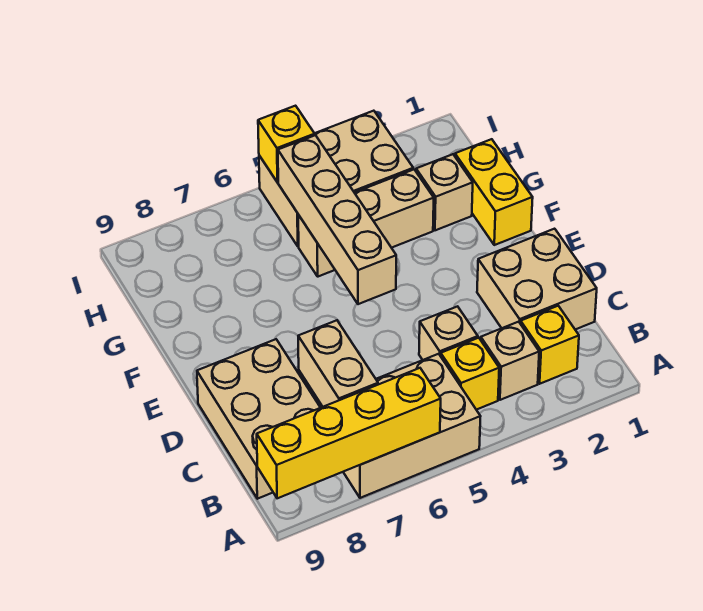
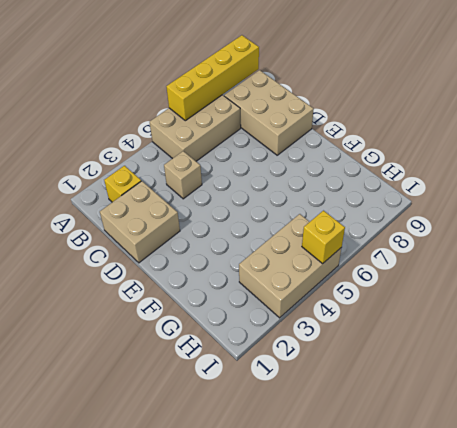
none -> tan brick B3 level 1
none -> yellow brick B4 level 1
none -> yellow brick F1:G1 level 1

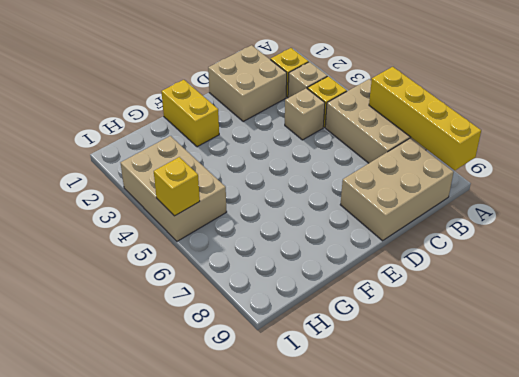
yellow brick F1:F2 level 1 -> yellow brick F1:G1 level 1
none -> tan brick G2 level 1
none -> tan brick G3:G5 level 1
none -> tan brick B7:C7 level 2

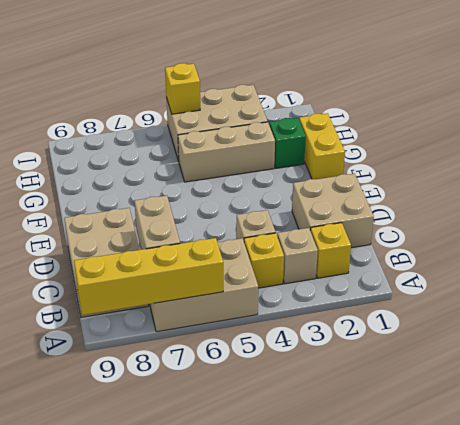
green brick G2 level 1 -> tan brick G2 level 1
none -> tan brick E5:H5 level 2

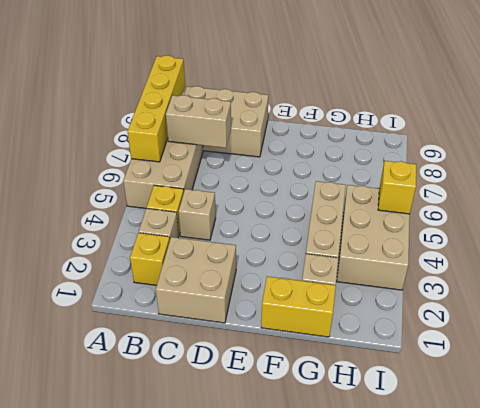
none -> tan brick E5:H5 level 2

■ ■ ■

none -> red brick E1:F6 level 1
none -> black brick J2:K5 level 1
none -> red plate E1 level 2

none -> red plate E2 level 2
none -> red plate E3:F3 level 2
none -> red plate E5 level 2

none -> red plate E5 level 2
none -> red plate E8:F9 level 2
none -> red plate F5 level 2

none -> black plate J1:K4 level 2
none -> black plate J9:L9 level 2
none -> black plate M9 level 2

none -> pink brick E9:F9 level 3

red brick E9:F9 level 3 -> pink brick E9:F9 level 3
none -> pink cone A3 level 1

■ ■ ■

• [Task details]: Copy each line above that has the word "plate".

• [Exercise answer]:
none -> red plate E1 level 2
none -> red plate E2 level 2
none -> red plate E3:F3 level 2
none -> red plate E5 level 2
none -> red plate E5 level 2
none -> red plate E8:F9 level 2
none -> red plate F5 level 2
none -> black plate J1:K4 level 2
none -> black plate J9:L9 level 2
none -> black plate M9 level 2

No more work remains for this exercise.